*MATERIAL FOR THIS TASK:*
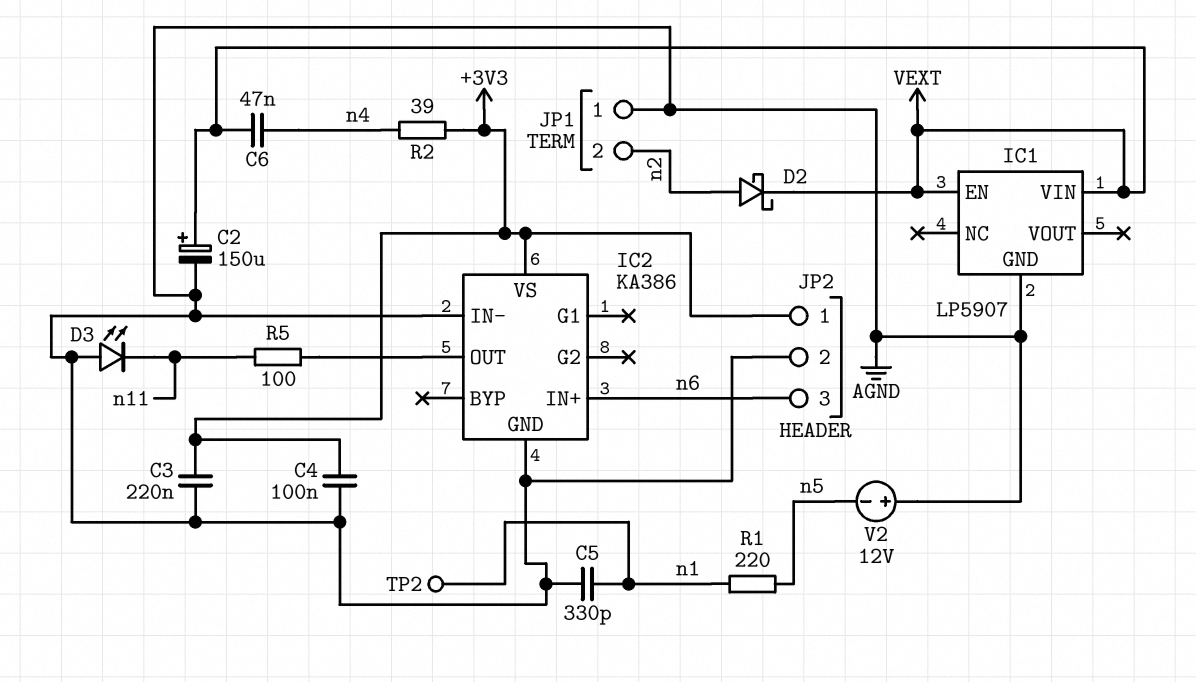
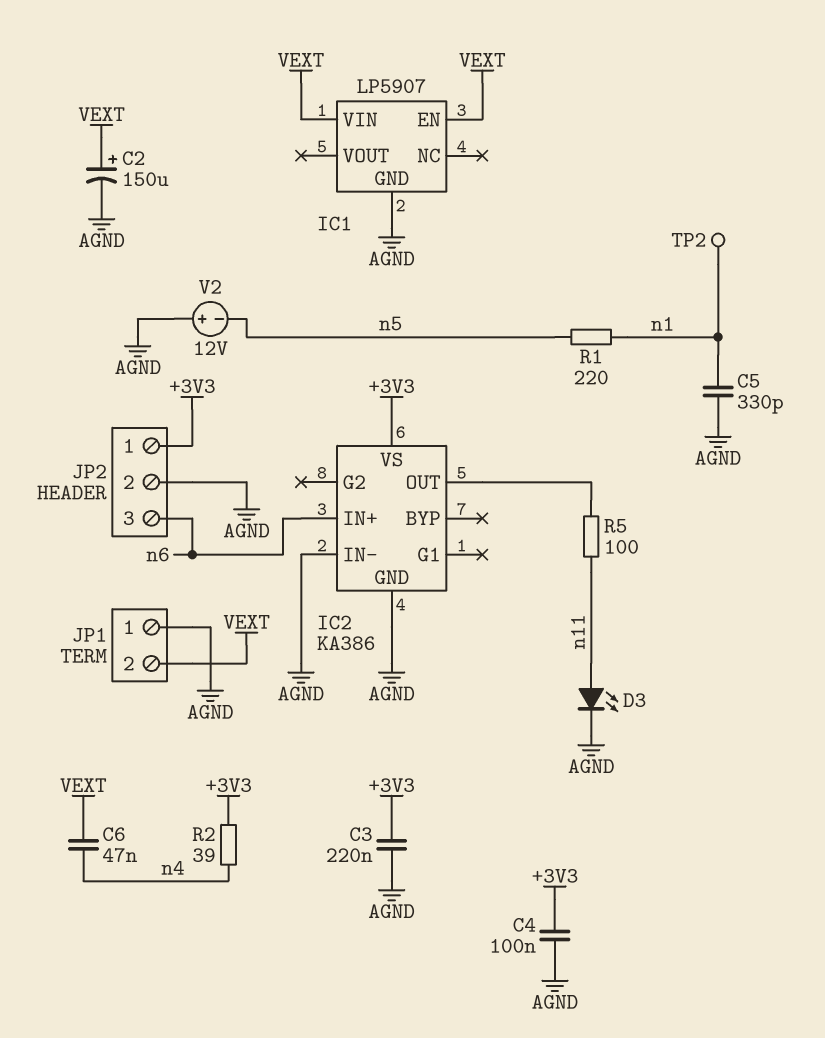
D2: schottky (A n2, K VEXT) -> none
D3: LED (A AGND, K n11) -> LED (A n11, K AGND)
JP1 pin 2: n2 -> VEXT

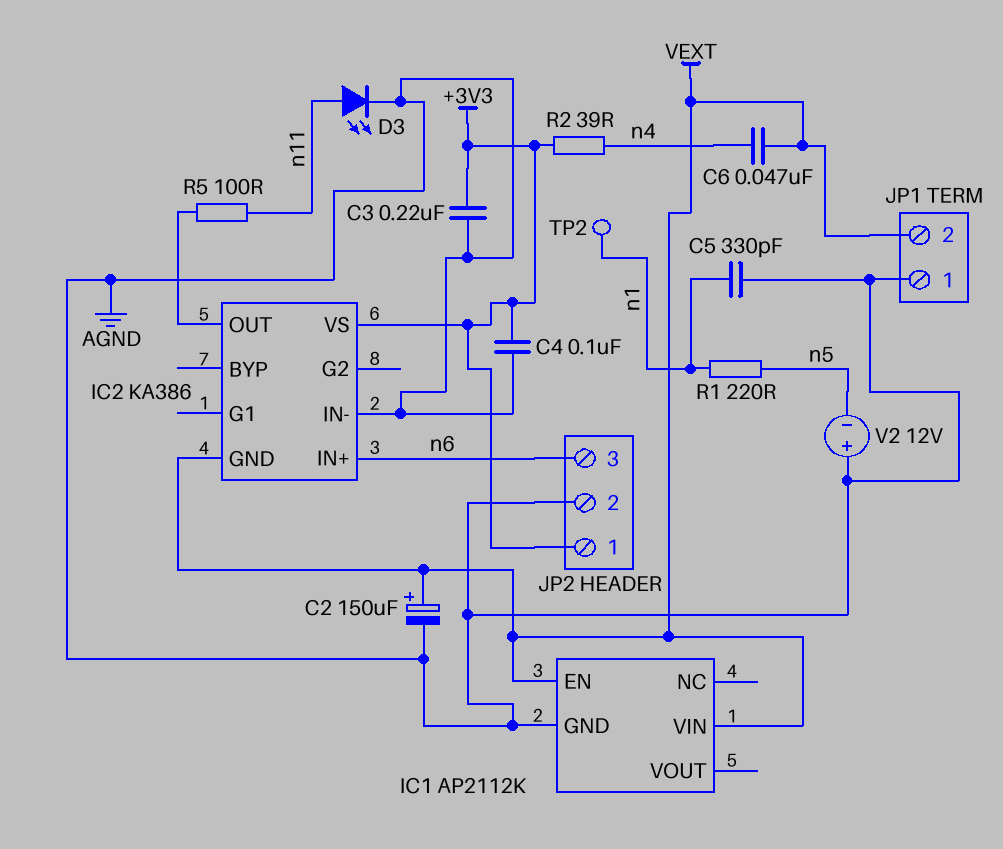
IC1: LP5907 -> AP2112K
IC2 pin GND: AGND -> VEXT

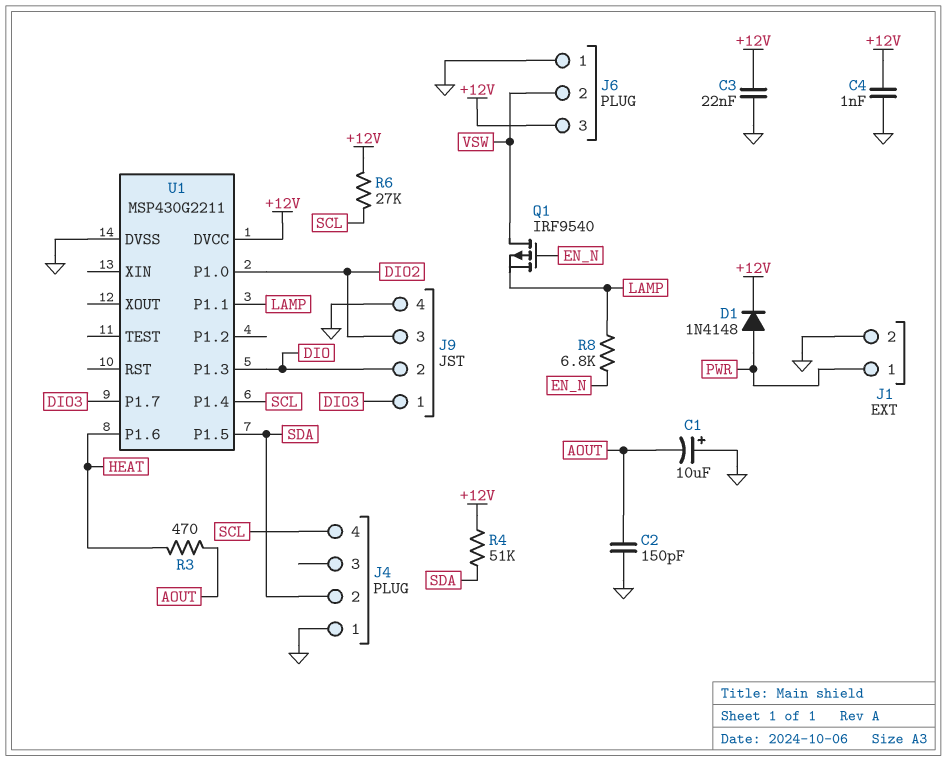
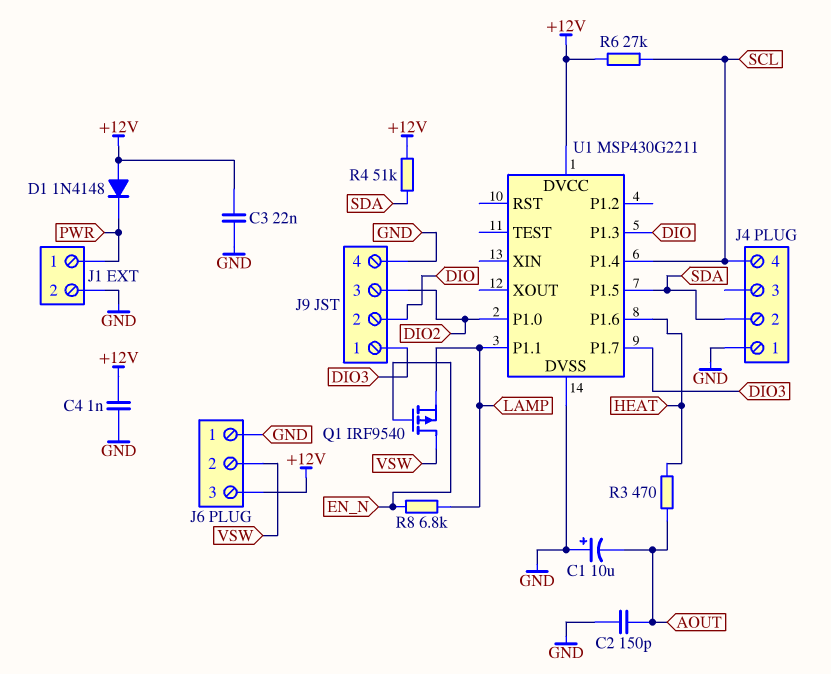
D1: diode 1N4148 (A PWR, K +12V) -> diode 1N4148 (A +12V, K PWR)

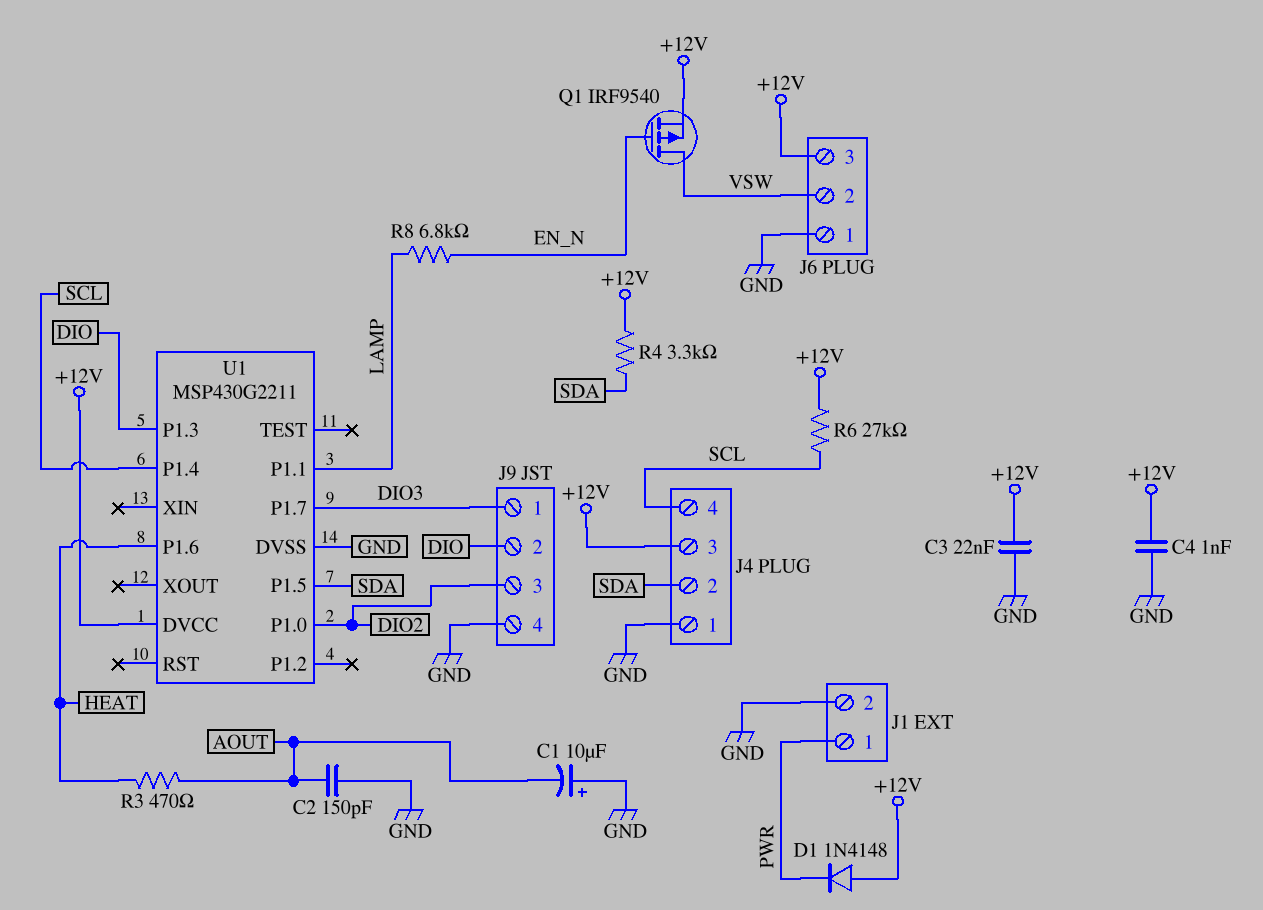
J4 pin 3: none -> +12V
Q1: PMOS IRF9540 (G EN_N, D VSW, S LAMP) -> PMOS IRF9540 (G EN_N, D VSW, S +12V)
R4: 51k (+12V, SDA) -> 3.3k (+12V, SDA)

*EXERCISE:* Output each line exactly as shown above; no pictures go in the copy.

*THE COMPLETED TASK:*
D2: schottky (A n2, K VEXT) -> none
D3: LED (A AGND, K n11) -> LED (A n11, K AGND)
JP1 pin 2: n2 -> VEXT

IC1: LP5907 -> AP2112K
IC2 pin GND: AGND -> VEXT

D1: diode 1N4148 (A PWR, K +12V) -> diode 1N4148 (A +12V, K PWR)

J4 pin 3: none -> +12V
Q1: PMOS IRF9540 (G EN_N, D VSW, S LAMP) -> PMOS IRF9540 (G EN_N, D VSW, S +12V)
R4: 51k (+12V, SDA) -> 3.3k (+12V, SDA)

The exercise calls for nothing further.